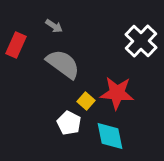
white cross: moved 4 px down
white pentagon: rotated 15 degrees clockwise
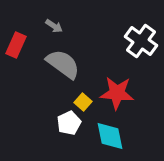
white cross: rotated 8 degrees counterclockwise
yellow square: moved 3 px left, 1 px down
white pentagon: rotated 20 degrees clockwise
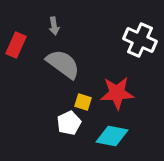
gray arrow: rotated 48 degrees clockwise
white cross: moved 1 px left, 1 px up; rotated 12 degrees counterclockwise
red star: rotated 8 degrees counterclockwise
yellow square: rotated 24 degrees counterclockwise
cyan diamond: moved 2 px right; rotated 68 degrees counterclockwise
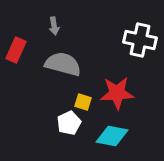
white cross: rotated 12 degrees counterclockwise
red rectangle: moved 5 px down
gray semicircle: rotated 21 degrees counterclockwise
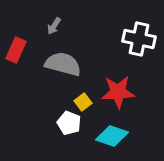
gray arrow: rotated 42 degrees clockwise
white cross: moved 1 px left, 1 px up
red star: moved 1 px right, 1 px up
yellow square: rotated 36 degrees clockwise
white pentagon: rotated 25 degrees counterclockwise
cyan diamond: rotated 8 degrees clockwise
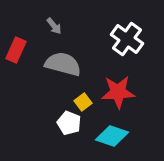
gray arrow: rotated 72 degrees counterclockwise
white cross: moved 12 px left; rotated 24 degrees clockwise
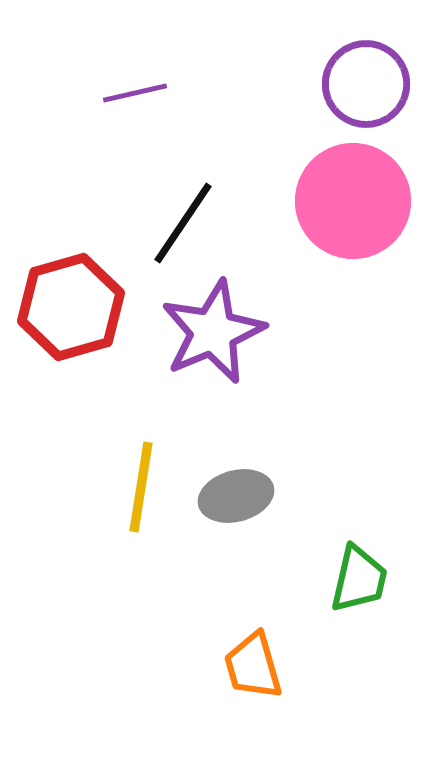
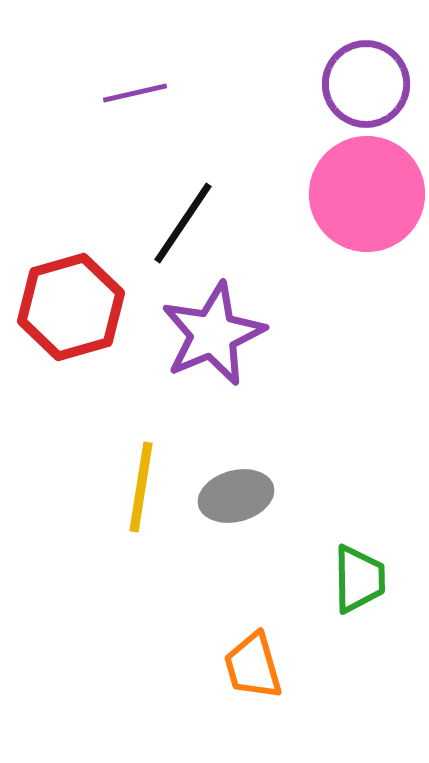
pink circle: moved 14 px right, 7 px up
purple star: moved 2 px down
green trapezoid: rotated 14 degrees counterclockwise
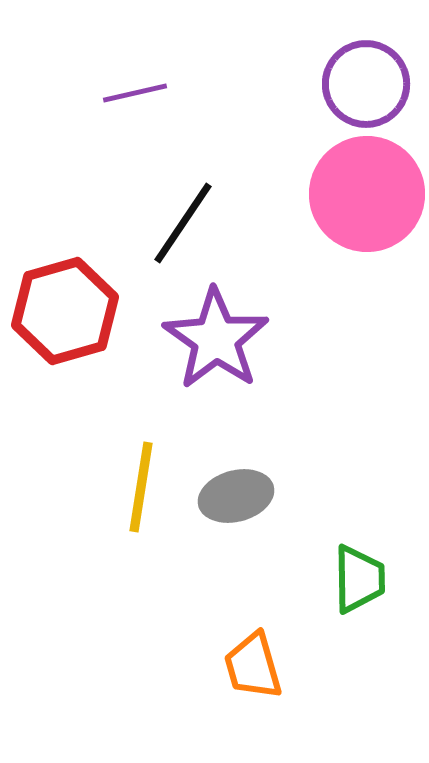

● Task to complete: Write out every line about moved or rotated shapes from all the items above, word for word and in the same order. Leave the pictures out of your answer.

● Solved problem:
white cross: moved 4 px down
white pentagon: rotated 15 degrees clockwise
white cross: rotated 8 degrees counterclockwise
yellow square: moved 3 px left, 1 px down
white pentagon: rotated 20 degrees clockwise
gray arrow: rotated 48 degrees clockwise
white cross: moved 1 px left, 1 px up; rotated 12 degrees counterclockwise
red star: rotated 8 degrees counterclockwise
yellow square: rotated 24 degrees counterclockwise
cyan diamond: moved 2 px right; rotated 68 degrees counterclockwise
white cross: rotated 12 degrees counterclockwise
red rectangle: moved 5 px down
gray semicircle: rotated 21 degrees counterclockwise
gray arrow: rotated 42 degrees clockwise
white cross: moved 1 px left, 1 px up
red star: moved 1 px right, 1 px up
yellow square: rotated 36 degrees clockwise
white pentagon: rotated 25 degrees counterclockwise
cyan diamond: rotated 8 degrees clockwise
gray arrow: rotated 72 degrees counterclockwise
white cross: moved 12 px left; rotated 24 degrees clockwise
pink circle: moved 14 px right, 7 px up
purple star: moved 2 px down
green trapezoid: rotated 14 degrees counterclockwise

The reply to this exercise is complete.